## RECORDS SHOWN
%%
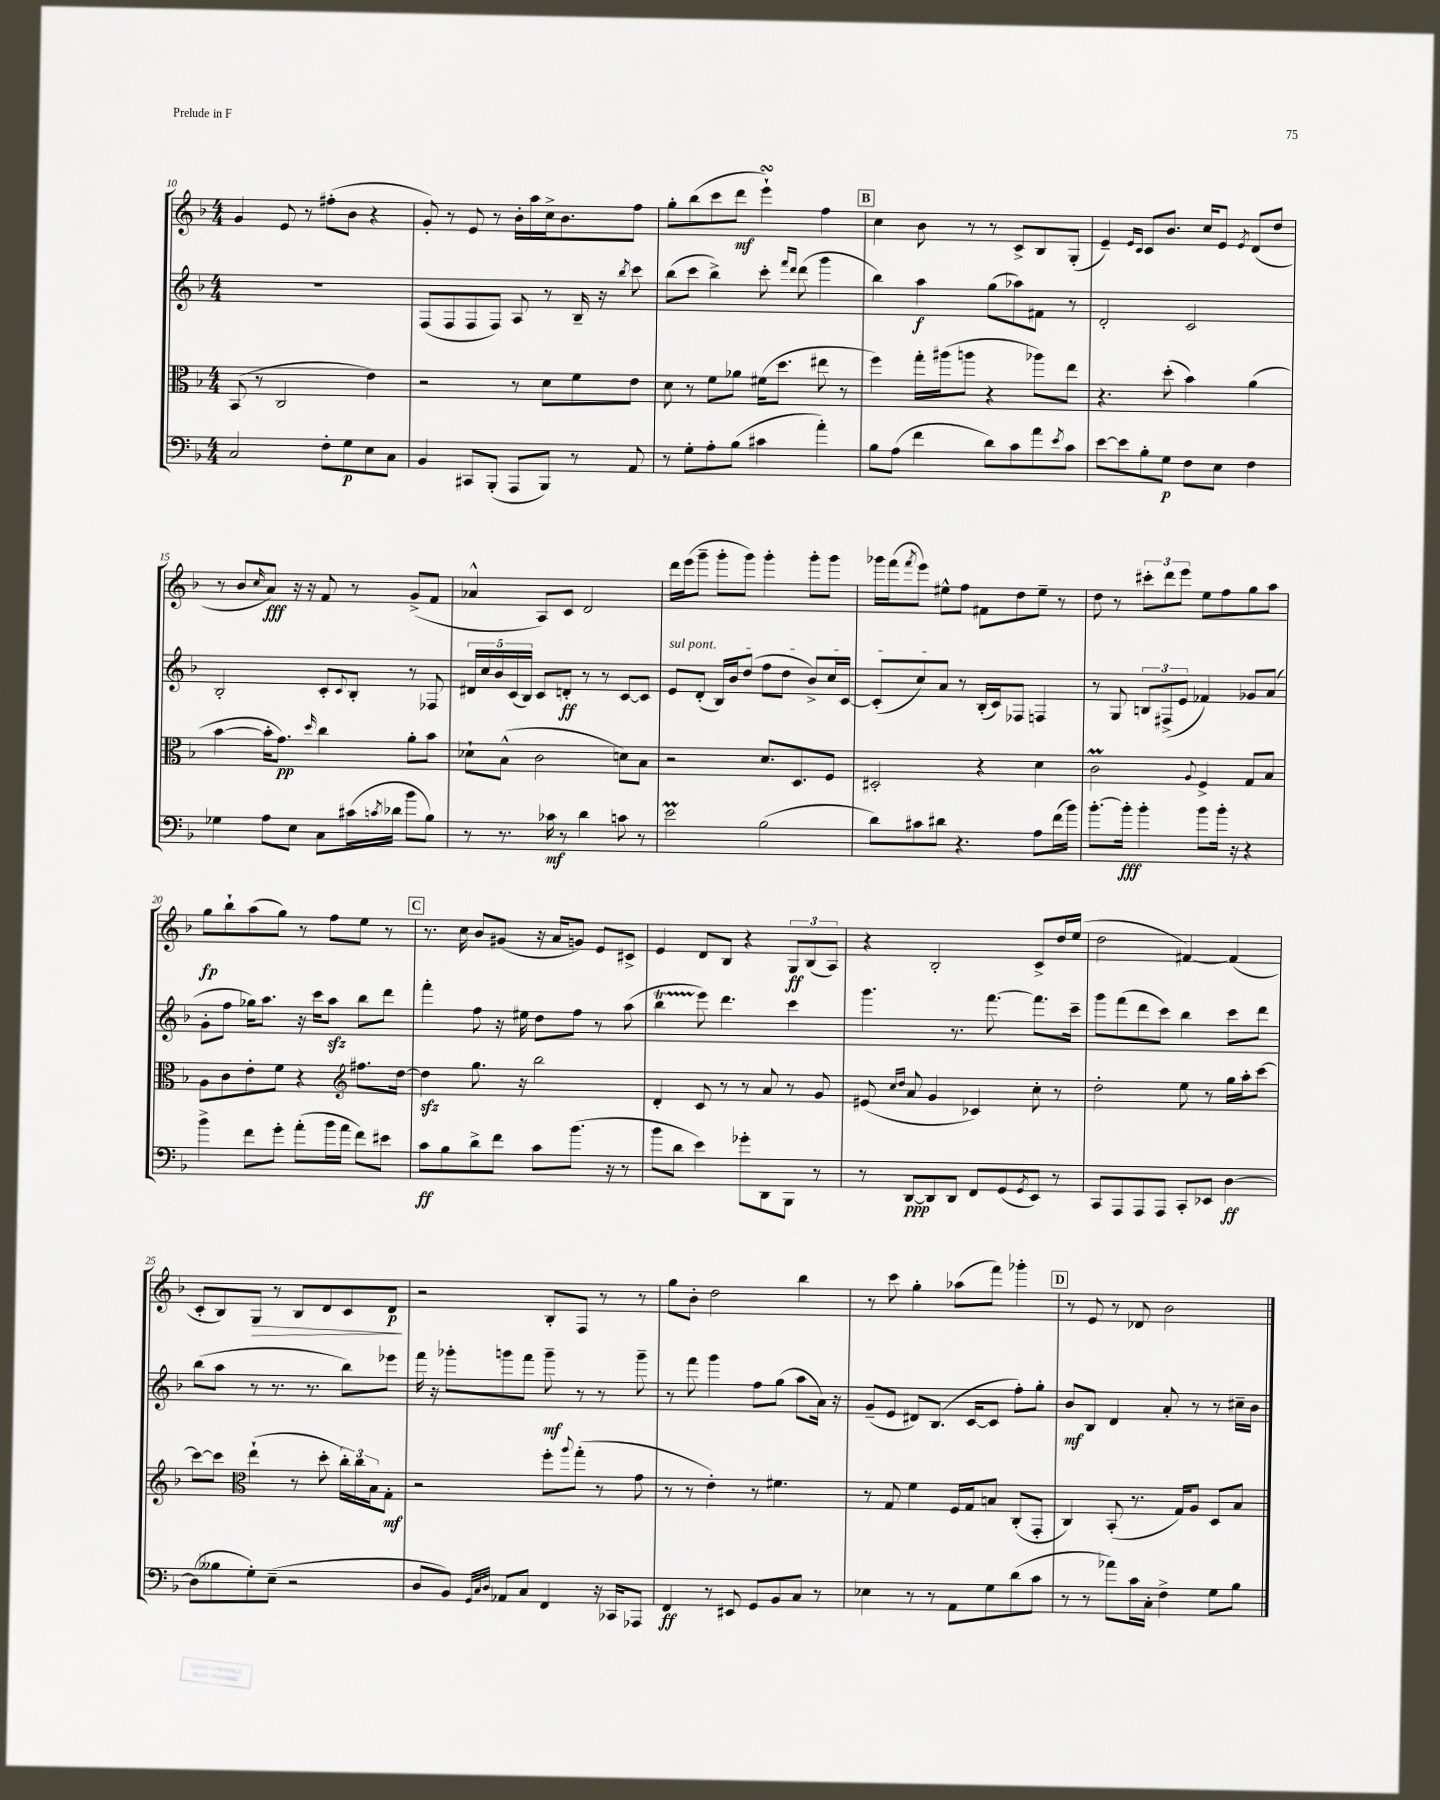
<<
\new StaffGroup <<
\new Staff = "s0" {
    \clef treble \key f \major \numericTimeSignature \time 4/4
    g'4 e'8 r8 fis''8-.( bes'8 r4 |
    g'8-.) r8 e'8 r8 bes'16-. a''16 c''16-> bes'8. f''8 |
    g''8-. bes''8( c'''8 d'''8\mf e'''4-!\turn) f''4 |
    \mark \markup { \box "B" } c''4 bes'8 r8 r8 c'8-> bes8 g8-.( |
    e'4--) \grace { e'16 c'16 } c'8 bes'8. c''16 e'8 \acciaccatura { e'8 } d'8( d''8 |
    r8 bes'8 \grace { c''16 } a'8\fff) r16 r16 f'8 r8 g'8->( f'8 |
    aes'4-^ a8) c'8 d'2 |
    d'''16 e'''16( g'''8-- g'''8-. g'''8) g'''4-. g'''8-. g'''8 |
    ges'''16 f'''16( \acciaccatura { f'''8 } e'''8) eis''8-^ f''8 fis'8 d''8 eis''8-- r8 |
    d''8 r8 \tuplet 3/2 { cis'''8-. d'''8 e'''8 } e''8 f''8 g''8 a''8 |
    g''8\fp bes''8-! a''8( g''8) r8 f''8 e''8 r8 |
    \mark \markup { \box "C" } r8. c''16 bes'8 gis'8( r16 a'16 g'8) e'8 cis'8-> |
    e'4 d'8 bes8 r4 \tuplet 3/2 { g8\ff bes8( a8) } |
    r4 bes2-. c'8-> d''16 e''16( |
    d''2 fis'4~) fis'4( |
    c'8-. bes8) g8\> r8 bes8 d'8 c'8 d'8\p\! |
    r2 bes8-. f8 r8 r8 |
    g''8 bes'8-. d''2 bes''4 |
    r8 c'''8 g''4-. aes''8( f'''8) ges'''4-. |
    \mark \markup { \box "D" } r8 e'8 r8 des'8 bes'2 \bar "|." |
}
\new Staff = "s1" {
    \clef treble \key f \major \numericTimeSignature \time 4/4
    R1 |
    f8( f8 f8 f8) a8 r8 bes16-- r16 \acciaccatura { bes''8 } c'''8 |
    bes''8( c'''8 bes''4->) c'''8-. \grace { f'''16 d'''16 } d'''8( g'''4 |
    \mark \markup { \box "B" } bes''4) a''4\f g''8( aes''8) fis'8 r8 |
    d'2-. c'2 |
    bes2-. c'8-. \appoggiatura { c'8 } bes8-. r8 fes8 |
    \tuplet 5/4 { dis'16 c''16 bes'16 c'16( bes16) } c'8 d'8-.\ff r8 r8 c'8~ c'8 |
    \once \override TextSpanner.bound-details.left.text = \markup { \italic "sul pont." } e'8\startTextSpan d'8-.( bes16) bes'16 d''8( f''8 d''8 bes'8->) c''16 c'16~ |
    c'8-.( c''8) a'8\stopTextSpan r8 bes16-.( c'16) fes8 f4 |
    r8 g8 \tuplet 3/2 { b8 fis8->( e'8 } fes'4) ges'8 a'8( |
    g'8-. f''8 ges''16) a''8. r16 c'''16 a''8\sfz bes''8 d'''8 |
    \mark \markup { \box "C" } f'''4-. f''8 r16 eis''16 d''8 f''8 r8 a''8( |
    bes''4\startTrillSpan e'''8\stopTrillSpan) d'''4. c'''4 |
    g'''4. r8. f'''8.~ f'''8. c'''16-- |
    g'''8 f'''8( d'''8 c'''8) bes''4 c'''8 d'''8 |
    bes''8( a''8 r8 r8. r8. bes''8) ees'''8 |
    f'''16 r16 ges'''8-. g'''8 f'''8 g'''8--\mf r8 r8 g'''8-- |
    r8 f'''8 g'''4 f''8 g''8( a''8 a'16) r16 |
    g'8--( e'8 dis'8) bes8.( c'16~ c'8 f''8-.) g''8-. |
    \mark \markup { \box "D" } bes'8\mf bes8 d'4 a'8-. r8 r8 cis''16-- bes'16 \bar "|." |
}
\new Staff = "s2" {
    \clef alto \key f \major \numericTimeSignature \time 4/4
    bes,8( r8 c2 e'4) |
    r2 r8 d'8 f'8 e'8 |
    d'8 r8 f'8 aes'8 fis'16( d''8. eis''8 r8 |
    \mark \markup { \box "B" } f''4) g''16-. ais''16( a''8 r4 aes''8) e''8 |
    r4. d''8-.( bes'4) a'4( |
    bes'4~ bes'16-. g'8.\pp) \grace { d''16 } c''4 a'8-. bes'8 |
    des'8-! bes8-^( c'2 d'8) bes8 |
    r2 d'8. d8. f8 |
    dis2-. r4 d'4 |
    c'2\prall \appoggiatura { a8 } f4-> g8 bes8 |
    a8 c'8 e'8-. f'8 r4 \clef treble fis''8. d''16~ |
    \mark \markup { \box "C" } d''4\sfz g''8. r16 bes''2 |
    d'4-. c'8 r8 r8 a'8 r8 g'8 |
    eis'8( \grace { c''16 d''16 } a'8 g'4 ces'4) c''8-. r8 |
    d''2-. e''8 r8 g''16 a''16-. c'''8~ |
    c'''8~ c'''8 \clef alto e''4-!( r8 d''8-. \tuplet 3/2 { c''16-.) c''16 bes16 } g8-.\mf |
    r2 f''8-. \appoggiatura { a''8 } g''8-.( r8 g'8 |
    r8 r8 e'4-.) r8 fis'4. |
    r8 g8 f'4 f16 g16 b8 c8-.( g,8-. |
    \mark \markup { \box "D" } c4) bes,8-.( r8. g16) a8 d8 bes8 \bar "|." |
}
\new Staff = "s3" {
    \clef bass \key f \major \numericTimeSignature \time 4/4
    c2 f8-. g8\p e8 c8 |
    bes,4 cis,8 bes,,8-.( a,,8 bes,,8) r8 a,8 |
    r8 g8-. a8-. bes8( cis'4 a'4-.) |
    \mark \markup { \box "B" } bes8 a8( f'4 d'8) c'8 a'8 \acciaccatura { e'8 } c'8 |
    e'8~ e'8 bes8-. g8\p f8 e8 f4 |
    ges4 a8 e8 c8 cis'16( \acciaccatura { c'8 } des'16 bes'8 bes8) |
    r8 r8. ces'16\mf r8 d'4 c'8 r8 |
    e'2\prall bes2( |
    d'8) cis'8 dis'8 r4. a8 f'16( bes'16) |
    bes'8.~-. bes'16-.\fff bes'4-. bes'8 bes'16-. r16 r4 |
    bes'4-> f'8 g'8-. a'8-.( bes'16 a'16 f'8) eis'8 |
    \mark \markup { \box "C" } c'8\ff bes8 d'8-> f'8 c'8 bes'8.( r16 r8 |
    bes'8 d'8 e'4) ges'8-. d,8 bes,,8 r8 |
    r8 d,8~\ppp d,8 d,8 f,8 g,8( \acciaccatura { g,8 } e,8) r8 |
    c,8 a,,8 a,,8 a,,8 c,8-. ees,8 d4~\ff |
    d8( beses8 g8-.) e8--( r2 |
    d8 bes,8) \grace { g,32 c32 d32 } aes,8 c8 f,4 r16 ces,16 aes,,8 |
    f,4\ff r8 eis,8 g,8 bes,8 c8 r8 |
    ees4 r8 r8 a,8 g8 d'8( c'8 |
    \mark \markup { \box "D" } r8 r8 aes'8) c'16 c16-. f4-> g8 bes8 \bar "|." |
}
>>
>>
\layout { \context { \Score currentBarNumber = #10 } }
%%
%%
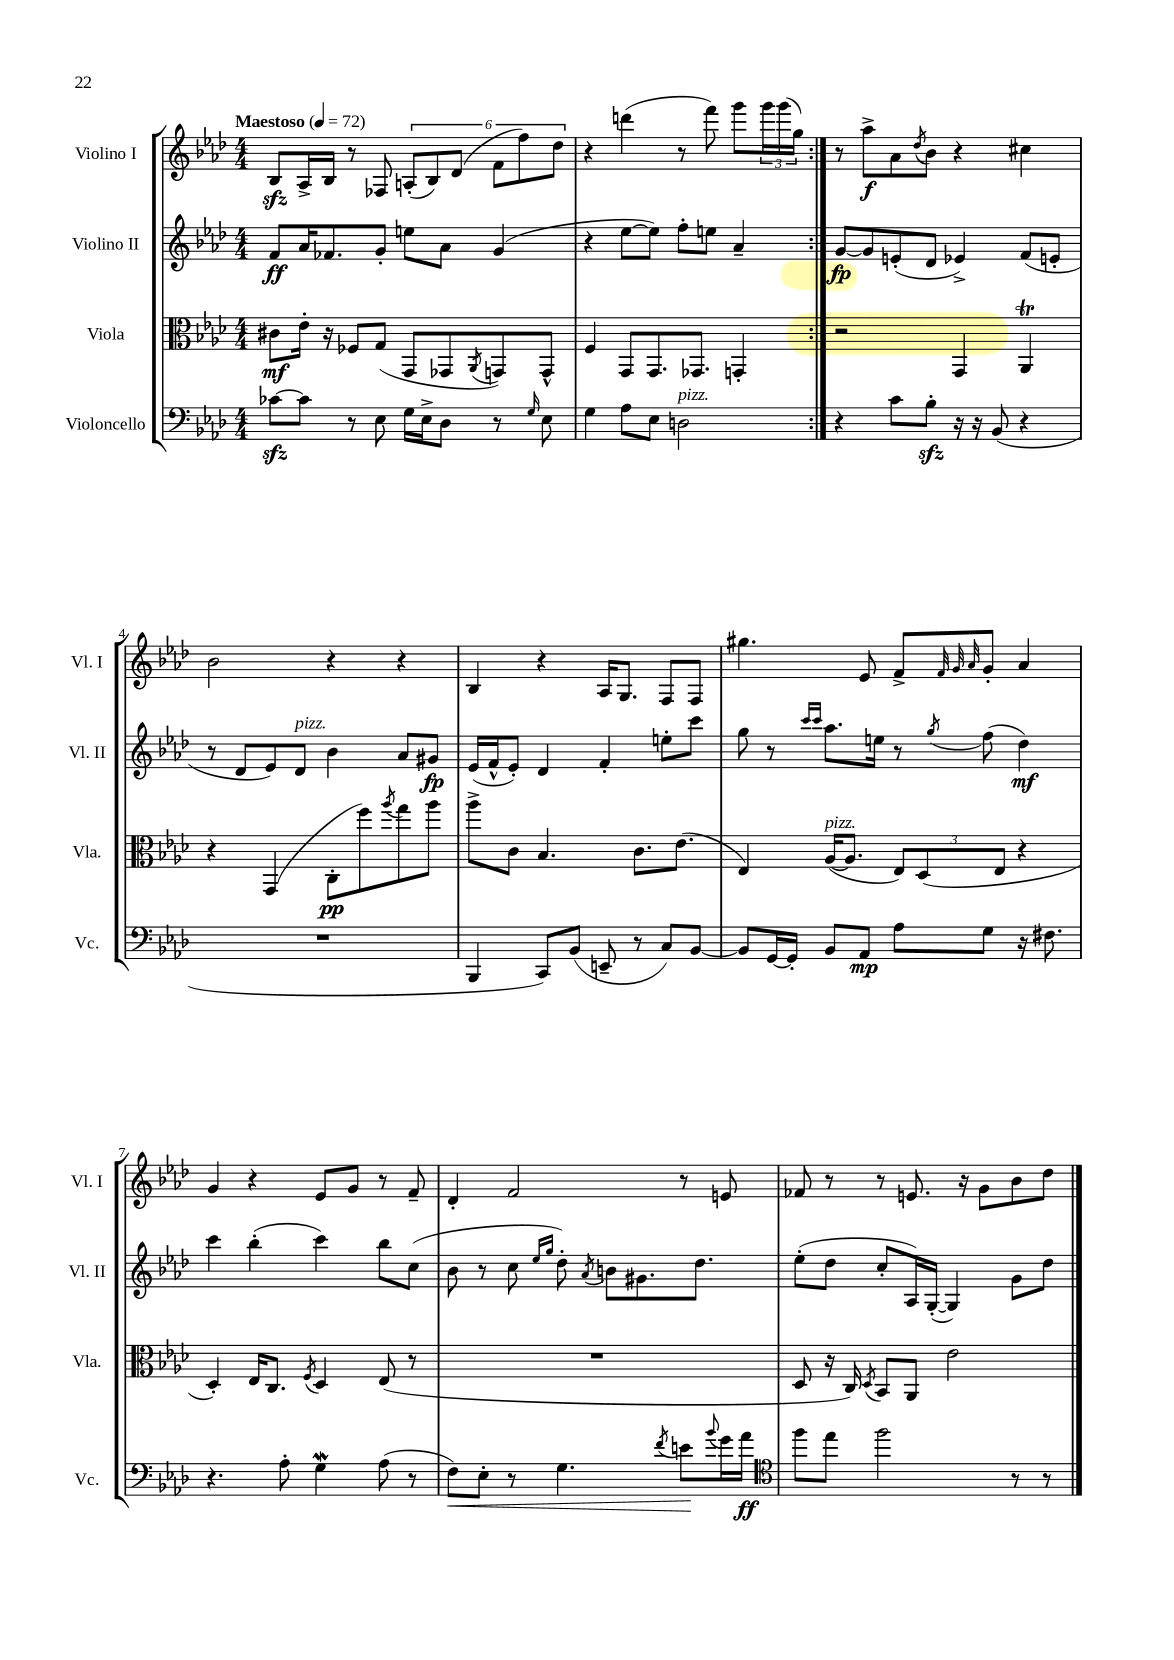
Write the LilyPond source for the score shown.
%%
%%
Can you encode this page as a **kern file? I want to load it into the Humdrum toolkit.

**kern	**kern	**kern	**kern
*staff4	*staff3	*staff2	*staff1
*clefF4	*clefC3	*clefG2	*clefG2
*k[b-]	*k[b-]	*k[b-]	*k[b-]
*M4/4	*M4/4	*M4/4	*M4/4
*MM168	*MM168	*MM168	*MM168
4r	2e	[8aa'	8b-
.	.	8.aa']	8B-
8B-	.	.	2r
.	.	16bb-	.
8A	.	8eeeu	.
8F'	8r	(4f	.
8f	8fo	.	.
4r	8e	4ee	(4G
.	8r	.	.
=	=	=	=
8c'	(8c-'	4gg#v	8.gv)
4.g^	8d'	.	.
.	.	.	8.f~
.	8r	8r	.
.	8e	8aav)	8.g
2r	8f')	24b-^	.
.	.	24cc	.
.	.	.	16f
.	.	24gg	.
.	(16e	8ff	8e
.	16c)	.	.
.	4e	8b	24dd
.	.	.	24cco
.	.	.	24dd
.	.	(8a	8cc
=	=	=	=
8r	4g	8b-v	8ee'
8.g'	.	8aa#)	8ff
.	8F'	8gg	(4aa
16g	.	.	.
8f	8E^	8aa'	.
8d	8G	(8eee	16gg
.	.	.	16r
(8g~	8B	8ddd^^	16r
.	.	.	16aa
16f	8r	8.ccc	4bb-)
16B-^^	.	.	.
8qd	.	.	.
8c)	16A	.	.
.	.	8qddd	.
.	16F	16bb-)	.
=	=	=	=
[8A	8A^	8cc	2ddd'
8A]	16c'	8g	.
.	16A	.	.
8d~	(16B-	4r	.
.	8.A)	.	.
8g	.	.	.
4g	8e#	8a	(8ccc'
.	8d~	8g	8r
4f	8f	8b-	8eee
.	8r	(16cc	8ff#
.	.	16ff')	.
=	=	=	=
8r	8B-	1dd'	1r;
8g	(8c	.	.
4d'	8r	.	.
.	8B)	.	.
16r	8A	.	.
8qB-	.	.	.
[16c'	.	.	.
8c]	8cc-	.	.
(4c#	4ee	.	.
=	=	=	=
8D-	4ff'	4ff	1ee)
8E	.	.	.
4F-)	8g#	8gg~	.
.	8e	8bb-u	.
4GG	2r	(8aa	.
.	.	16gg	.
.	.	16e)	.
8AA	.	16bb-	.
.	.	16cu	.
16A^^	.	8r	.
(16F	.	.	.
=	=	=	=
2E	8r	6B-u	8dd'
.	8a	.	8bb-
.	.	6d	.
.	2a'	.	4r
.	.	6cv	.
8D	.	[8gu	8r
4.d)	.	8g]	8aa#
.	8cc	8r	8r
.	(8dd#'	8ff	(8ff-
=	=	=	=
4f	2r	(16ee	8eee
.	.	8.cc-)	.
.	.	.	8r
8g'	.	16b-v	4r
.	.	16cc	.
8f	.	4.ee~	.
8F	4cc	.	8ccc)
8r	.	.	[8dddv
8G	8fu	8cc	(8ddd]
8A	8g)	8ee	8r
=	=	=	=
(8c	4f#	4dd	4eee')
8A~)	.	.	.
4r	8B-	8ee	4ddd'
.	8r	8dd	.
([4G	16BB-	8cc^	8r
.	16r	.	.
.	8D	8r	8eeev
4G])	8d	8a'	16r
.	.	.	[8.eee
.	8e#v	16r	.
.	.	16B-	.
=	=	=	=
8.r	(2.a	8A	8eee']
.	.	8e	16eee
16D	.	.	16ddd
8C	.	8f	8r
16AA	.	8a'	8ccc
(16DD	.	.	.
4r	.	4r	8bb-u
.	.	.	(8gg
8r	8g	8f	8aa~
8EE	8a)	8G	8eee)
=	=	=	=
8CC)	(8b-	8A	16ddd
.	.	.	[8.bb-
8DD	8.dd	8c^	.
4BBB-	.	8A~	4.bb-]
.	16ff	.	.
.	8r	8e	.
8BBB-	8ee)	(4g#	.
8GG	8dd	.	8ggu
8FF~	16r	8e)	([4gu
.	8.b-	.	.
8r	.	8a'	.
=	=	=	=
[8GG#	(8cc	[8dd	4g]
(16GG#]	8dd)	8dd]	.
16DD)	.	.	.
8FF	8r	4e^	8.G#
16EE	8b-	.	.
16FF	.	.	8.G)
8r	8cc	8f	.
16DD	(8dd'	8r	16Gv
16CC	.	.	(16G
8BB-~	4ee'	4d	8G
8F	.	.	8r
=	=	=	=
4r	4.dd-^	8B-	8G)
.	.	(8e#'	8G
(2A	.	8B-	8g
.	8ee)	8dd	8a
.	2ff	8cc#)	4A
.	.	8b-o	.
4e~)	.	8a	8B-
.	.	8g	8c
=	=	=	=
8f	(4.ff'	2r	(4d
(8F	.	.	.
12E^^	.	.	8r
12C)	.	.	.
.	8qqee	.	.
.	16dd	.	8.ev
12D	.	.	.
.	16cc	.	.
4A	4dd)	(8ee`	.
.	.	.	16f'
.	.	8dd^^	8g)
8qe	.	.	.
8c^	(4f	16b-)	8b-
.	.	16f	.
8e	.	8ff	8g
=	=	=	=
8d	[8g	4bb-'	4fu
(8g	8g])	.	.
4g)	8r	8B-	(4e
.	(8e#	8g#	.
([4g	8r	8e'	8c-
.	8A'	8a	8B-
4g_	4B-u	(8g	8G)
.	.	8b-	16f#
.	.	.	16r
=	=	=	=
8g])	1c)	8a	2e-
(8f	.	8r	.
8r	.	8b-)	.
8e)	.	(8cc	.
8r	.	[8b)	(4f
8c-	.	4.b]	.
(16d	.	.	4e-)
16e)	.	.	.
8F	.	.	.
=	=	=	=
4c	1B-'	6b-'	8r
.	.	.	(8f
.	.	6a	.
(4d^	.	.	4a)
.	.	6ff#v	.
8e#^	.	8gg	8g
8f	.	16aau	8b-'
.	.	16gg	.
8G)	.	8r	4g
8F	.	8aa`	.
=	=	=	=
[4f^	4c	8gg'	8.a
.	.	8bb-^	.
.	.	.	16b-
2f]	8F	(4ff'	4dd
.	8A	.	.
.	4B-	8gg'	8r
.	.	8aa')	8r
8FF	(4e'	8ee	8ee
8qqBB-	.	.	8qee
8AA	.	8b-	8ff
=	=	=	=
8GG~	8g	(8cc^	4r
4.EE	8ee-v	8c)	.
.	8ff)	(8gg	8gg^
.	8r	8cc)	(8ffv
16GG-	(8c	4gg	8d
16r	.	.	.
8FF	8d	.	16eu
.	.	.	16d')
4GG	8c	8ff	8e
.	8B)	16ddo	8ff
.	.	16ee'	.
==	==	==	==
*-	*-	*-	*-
%%
## YOUR TASK
Where in the records does the string "alto" appear? Copy out every line that contains it.

## REPLY
    \clef alto \key f \major \numericTimeSignature \time 4/4
    c'''8~ c'''8 \clef alto e''4-!( r8 d''8-. \tuplet 3/2 { c''16-.) c''16 bes16 } g8-.\mf |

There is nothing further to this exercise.